● Task requirements
Using the data beneath, show every line that includes the word "brown".
◇ ◇ ◇ ◇ ◇
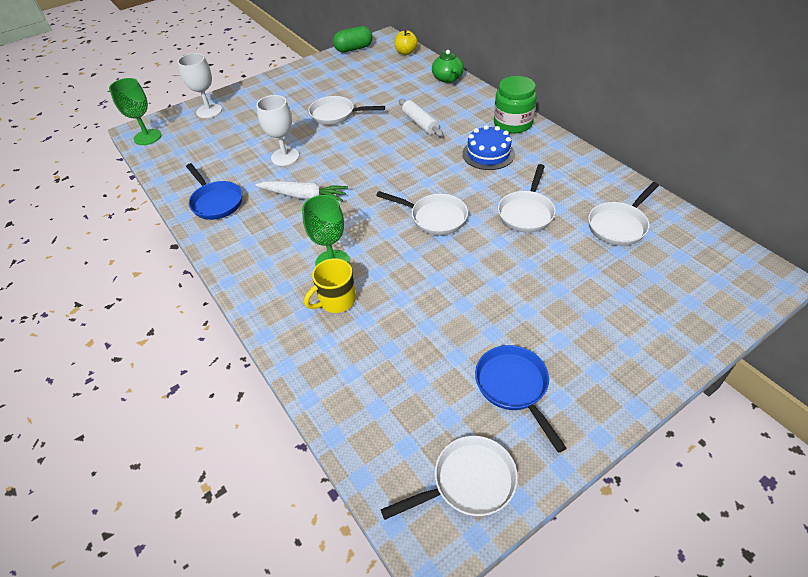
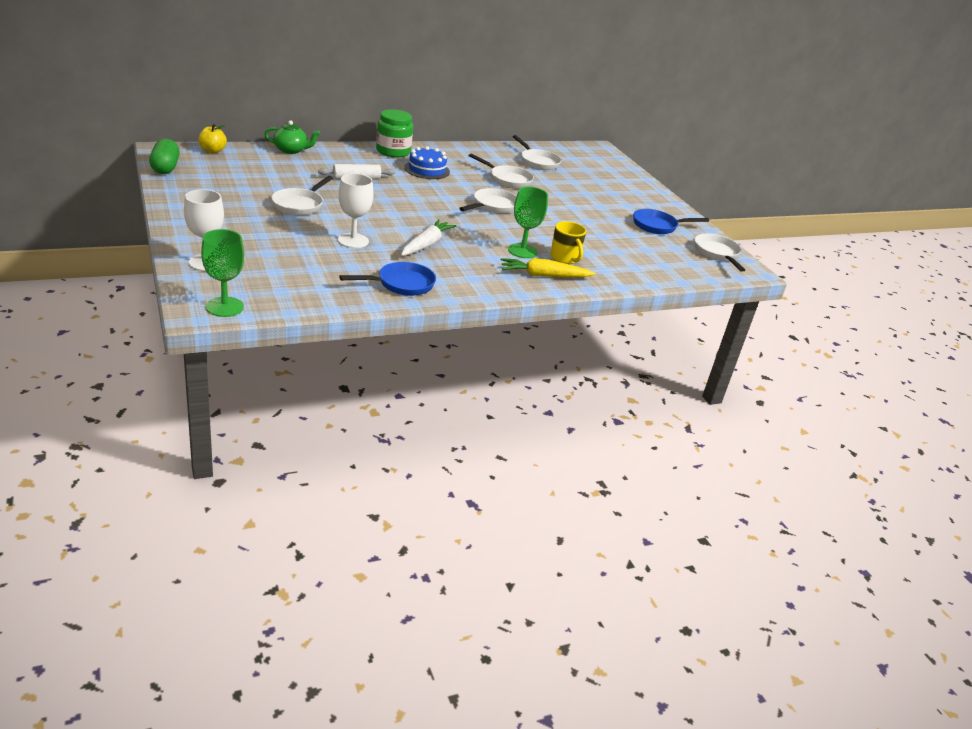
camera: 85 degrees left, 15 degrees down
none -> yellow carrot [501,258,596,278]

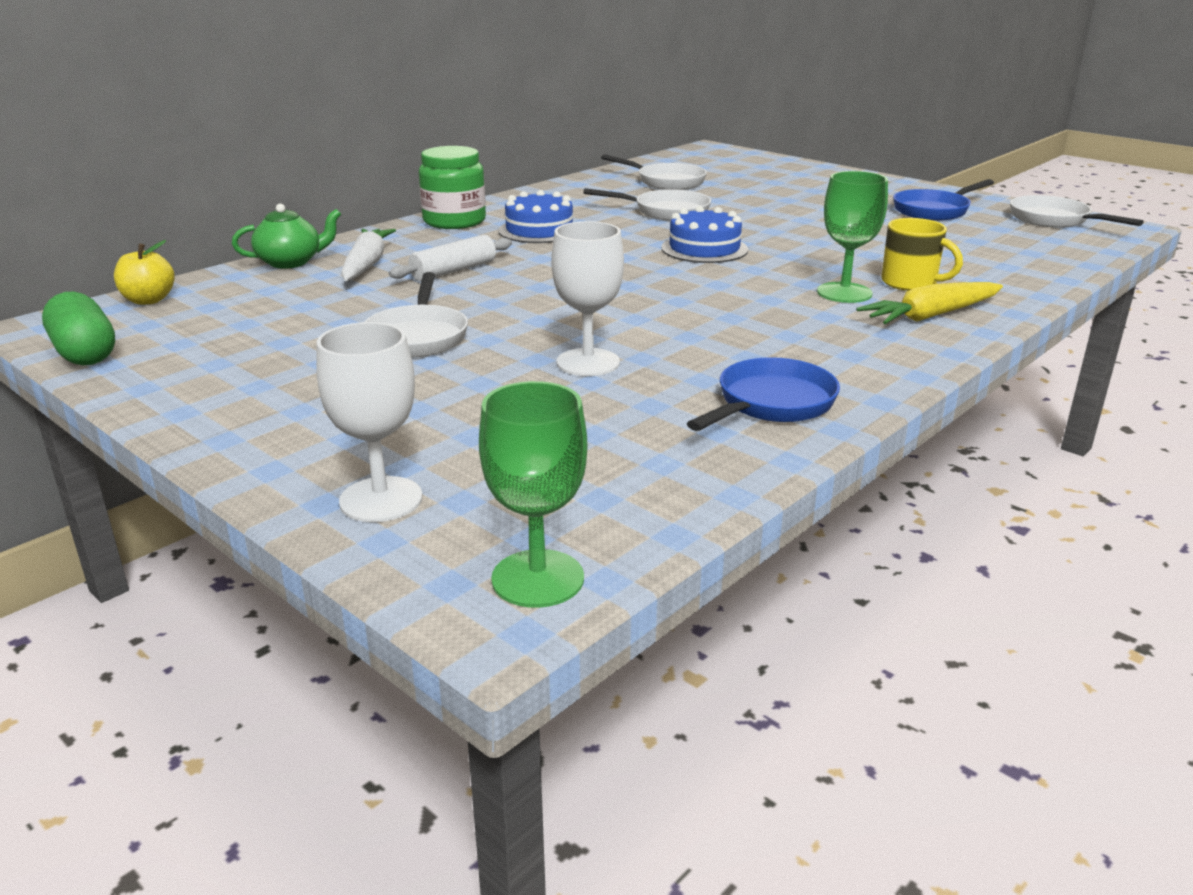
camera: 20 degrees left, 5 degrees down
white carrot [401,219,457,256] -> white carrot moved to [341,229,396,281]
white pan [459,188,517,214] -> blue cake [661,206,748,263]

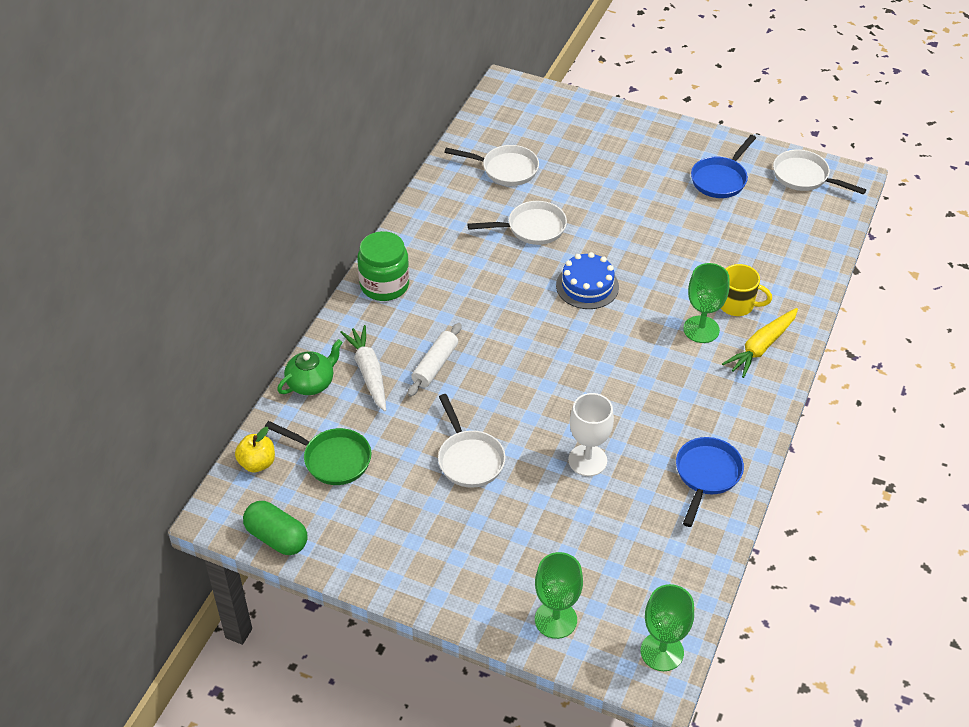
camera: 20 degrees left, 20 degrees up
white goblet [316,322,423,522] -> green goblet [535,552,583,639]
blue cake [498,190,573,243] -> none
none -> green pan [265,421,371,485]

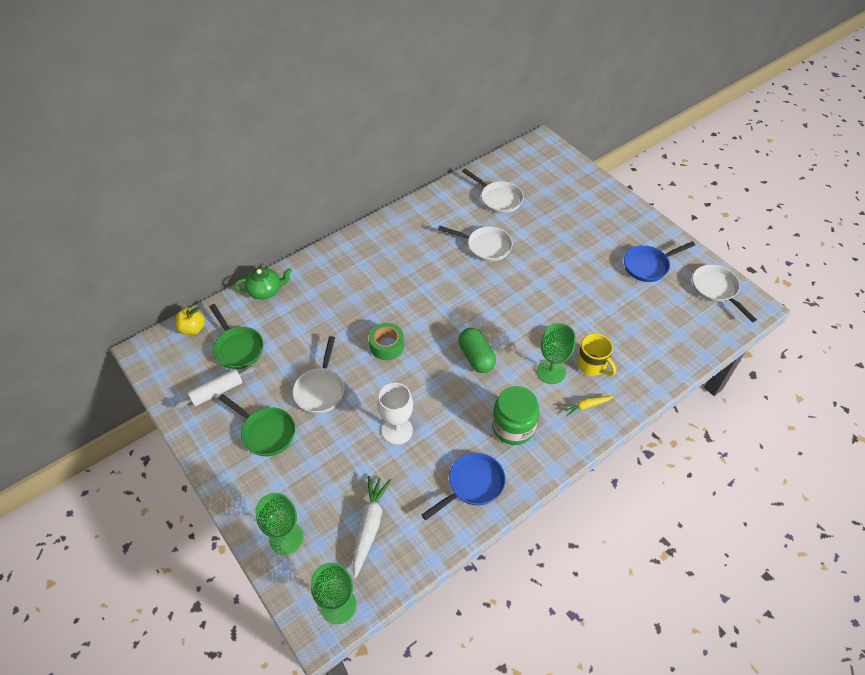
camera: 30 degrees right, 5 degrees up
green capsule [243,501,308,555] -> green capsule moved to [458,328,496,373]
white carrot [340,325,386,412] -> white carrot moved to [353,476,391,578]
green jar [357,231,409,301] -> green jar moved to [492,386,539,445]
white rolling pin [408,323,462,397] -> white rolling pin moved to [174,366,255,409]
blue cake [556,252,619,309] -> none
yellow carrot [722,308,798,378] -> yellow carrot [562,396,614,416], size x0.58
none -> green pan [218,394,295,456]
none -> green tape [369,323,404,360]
◇ ◇ ◇ ◇ ◇
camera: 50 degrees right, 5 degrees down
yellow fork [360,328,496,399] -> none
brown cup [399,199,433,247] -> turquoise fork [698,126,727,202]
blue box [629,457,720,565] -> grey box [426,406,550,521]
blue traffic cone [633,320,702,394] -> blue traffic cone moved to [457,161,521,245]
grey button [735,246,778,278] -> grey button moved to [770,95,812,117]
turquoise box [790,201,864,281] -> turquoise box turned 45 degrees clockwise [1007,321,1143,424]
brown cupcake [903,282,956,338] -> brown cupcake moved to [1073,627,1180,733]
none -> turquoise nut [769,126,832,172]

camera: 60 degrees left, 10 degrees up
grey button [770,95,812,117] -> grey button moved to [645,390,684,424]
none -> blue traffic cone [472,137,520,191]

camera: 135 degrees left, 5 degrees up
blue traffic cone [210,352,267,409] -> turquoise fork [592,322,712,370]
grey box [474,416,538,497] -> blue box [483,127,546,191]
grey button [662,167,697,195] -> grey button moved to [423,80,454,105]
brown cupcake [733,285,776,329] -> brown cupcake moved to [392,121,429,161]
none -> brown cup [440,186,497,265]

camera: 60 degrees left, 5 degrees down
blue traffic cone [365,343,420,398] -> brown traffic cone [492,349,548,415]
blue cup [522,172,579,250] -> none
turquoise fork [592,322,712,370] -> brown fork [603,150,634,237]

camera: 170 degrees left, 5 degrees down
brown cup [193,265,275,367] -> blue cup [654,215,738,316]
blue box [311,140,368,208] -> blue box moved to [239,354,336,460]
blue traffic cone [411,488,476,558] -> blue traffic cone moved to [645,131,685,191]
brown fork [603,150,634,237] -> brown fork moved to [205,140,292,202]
◇ ◇ ◇ ◇ ◇
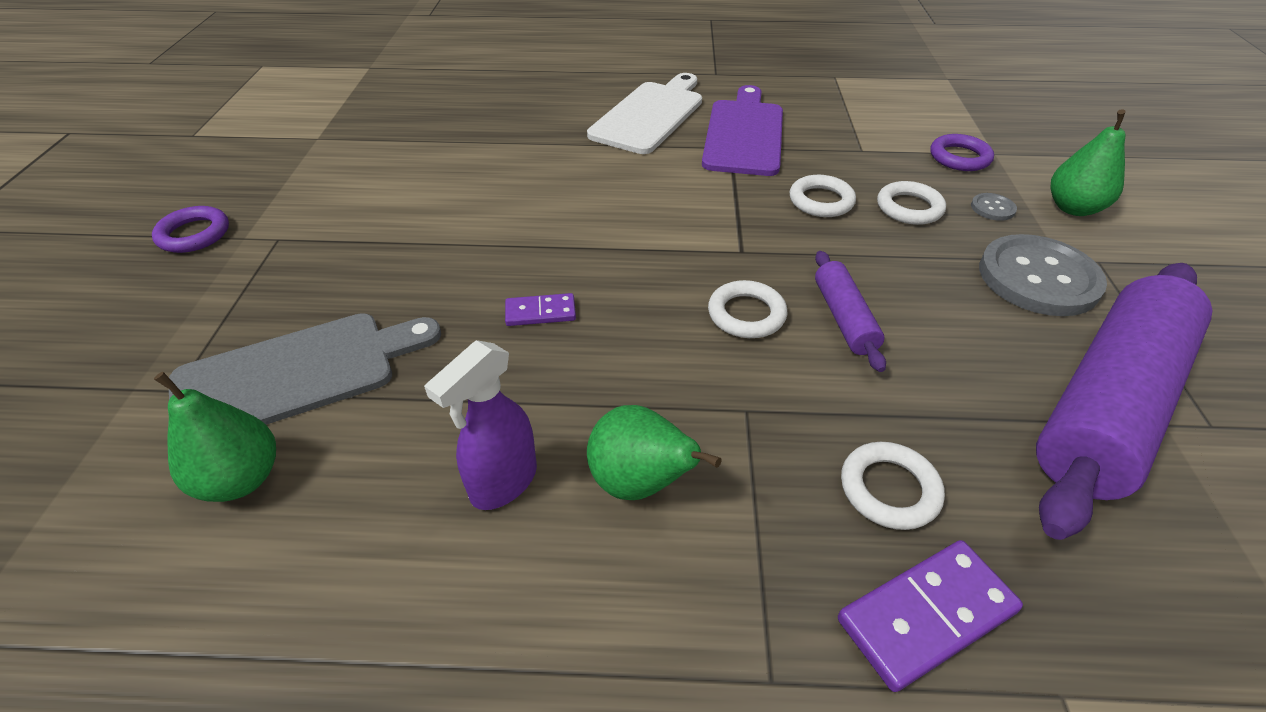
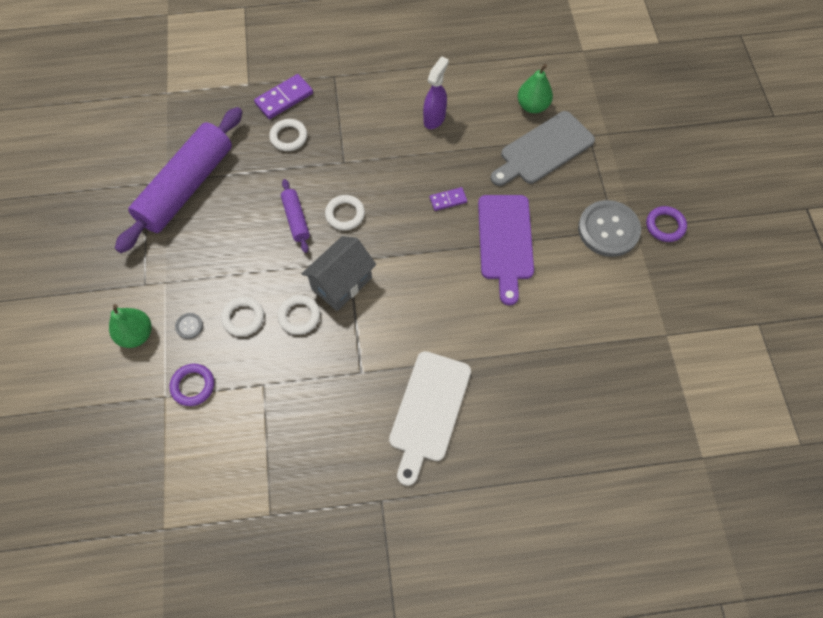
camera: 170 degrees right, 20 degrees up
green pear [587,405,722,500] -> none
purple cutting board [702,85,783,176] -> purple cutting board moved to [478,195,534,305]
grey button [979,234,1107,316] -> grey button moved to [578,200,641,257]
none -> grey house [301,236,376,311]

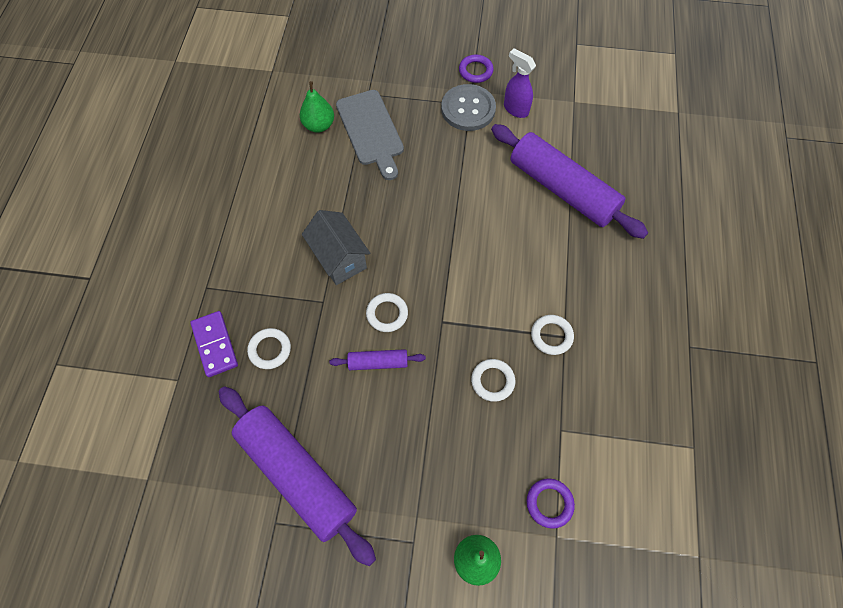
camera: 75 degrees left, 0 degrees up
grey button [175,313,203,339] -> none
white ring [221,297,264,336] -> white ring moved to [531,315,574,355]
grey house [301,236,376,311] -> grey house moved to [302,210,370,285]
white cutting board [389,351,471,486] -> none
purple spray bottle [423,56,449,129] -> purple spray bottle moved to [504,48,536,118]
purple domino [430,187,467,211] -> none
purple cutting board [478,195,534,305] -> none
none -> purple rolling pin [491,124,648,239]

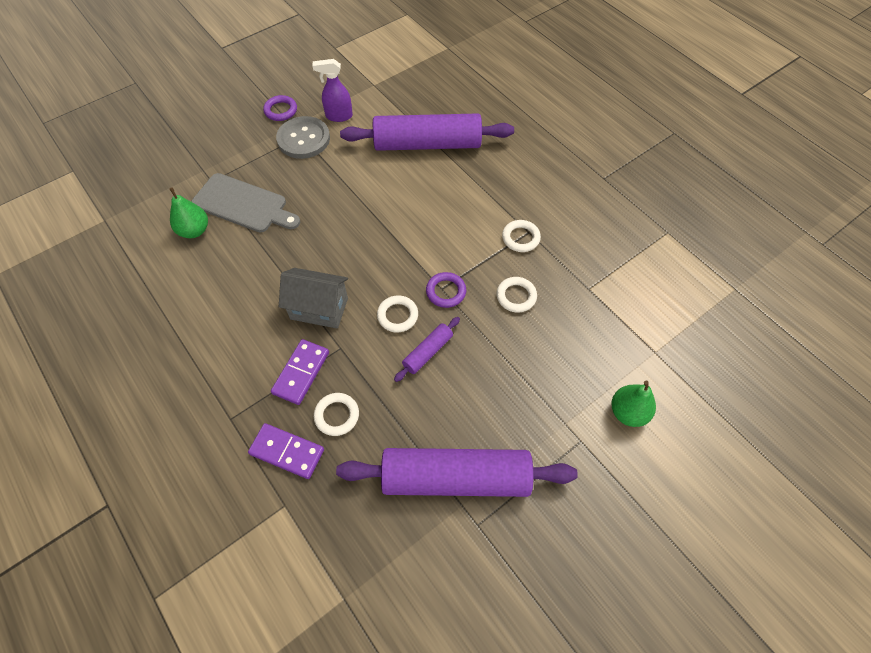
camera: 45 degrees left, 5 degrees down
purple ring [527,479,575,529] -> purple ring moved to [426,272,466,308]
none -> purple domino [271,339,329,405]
◇ ◇ ◇ ◇ ◇
● Answer box
brown cup [399,199,433,247] -> turquoise fork [698,126,727,202]
brown cupcake [903,282,956,338] -> brown cupcake moved to [1073,627,1180,733]
brown cupcake [733,285,776,329] -> brown cupcake moved to [392,121,429,161]
none -> brown cup [440,186,497,265]
blue traffic cone [365,343,420,398] -> brown traffic cone [492,349,548,415]
turquoise fork [592,322,712,370] -> brown fork [603,150,634,237]
brown cup [193,265,275,367] -> blue cup [654,215,738,316]
brown fork [603,150,634,237] -> brown fork moved to [205,140,292,202]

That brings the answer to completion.